**What is required:** Images are to be left out; everything else in the listing should be repeated exactly.

━━━━━ Given data

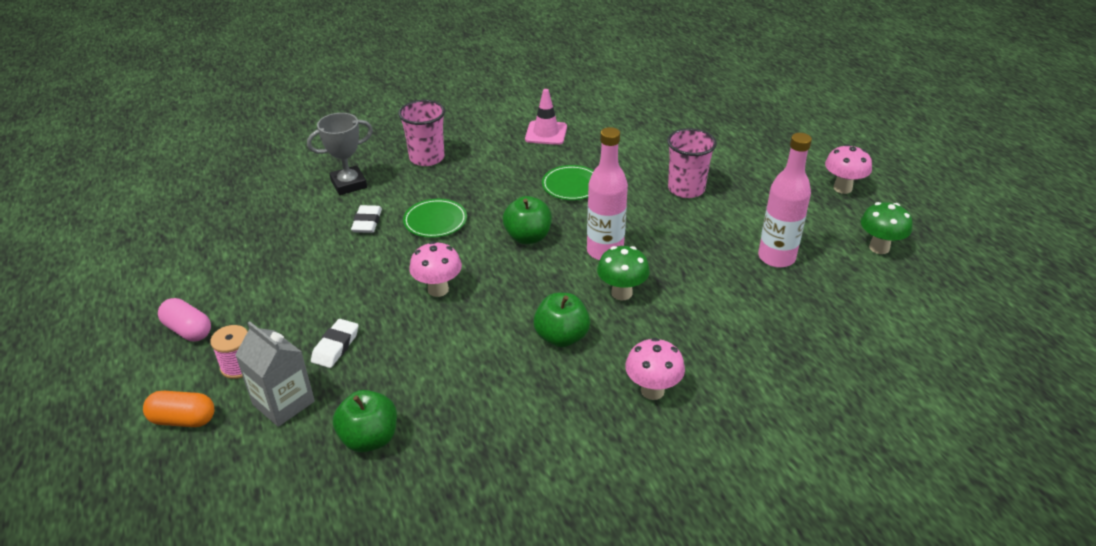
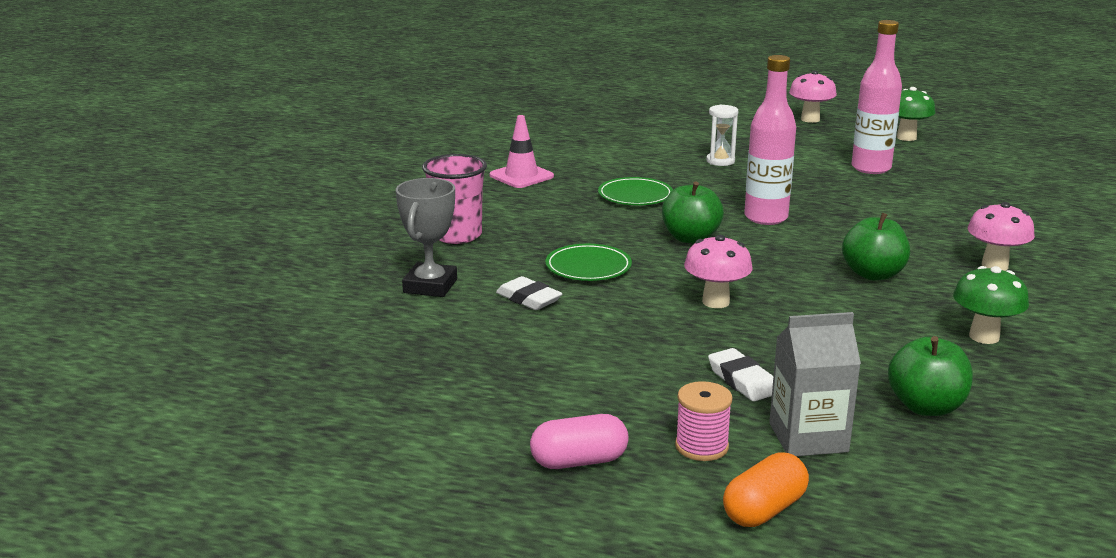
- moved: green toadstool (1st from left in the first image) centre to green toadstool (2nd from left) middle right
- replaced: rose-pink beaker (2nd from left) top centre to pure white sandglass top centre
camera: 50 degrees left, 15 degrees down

━━━━━━━━━━

**Answer for this exercise:**
- moved: green toadstool (1st from left in the first image) centre to green toadstool (2nd from left) middle right
- replaced: rose-pink beaker (2nd from left) top centre to pure white sandglass top centre
camera: 50 degrees left, 15 degrees down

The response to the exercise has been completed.